[Data items]
::::::
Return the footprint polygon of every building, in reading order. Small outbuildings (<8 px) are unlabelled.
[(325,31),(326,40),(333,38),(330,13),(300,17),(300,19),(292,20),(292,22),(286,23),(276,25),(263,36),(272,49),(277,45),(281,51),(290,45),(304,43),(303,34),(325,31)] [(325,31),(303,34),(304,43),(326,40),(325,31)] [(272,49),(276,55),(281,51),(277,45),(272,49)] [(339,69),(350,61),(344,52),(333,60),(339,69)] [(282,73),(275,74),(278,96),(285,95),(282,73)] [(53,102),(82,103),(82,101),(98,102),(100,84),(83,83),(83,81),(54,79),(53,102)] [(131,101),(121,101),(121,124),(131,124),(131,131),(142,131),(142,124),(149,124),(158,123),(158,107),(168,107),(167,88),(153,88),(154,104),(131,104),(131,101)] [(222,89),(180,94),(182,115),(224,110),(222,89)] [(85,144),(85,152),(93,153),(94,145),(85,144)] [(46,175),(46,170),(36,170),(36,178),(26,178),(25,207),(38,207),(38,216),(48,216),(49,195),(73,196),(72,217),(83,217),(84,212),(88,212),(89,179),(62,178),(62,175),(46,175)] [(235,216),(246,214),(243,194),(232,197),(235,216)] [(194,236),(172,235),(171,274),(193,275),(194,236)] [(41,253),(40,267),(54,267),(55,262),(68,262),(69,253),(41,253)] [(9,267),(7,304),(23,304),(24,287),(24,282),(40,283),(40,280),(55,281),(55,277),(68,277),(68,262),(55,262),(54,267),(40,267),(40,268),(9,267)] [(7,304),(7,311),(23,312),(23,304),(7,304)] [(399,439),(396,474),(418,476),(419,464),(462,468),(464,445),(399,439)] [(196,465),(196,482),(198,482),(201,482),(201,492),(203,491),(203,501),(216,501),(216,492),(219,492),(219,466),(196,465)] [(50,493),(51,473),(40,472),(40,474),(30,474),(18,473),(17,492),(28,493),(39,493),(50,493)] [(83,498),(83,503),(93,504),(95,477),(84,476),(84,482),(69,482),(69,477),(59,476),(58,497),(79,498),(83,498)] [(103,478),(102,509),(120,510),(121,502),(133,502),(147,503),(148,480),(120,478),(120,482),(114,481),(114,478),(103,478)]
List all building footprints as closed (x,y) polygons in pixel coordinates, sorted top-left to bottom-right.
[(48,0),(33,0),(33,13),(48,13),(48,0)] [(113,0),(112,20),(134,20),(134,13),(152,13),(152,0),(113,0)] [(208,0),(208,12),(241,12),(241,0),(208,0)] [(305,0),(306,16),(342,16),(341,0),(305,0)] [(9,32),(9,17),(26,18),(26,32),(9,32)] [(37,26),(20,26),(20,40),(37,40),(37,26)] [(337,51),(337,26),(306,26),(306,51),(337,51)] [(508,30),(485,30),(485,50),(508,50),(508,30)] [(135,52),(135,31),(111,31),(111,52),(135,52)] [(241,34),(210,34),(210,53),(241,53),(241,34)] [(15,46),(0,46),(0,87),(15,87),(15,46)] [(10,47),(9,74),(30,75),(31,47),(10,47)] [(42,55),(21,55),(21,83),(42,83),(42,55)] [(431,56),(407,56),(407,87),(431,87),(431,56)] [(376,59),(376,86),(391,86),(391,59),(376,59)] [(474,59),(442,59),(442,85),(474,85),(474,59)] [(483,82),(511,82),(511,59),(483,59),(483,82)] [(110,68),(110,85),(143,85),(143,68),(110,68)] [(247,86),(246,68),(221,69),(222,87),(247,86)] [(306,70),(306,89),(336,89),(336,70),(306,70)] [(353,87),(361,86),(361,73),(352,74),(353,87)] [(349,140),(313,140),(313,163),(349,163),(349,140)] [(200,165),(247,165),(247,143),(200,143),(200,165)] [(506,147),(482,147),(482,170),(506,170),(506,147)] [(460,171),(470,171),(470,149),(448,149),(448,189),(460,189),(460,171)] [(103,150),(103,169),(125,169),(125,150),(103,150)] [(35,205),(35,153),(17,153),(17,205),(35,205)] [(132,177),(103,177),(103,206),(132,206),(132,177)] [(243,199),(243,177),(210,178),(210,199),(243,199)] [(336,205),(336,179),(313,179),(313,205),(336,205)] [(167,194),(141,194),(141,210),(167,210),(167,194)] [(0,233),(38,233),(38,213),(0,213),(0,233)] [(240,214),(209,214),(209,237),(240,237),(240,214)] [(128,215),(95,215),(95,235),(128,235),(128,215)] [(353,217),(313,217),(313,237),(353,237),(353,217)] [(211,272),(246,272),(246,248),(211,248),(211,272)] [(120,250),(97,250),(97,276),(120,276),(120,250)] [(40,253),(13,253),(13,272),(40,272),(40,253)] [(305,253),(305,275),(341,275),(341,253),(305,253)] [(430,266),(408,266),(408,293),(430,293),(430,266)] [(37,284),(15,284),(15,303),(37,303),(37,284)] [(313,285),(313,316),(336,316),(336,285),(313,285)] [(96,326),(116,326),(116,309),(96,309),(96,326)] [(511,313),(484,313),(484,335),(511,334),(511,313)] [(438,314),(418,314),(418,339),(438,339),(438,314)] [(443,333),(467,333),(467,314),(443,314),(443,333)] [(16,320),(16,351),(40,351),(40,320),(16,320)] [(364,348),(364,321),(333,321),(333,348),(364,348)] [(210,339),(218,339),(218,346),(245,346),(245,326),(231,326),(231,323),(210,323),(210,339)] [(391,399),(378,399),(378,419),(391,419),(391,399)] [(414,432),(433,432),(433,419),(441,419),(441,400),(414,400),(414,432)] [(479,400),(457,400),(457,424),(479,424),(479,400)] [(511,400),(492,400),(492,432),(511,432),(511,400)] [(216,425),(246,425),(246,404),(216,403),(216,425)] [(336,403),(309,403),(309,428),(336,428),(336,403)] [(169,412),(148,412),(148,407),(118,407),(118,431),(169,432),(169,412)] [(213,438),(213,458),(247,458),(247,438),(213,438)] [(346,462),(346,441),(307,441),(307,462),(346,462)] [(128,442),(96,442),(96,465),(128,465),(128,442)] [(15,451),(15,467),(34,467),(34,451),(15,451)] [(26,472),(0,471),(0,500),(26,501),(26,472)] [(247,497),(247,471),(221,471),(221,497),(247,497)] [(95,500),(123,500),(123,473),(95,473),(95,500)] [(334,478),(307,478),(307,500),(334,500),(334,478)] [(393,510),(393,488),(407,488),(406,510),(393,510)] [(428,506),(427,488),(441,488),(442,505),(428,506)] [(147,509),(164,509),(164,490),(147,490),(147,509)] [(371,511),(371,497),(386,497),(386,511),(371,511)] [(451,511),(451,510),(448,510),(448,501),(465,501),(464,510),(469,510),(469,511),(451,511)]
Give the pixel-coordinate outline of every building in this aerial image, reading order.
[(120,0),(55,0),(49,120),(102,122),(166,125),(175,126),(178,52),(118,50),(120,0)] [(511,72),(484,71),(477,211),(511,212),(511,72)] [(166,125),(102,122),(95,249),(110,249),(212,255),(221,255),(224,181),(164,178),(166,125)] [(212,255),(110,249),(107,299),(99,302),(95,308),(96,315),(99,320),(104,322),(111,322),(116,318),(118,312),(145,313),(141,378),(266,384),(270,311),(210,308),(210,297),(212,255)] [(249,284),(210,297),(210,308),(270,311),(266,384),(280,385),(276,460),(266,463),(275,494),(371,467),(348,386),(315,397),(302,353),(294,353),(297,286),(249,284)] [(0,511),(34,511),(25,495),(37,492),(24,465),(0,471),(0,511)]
::::::
## DO THIS
How many lines in the data above contain the string "every", matching case exactly? Give only the number.

## RESPONSE TO THE TASK
2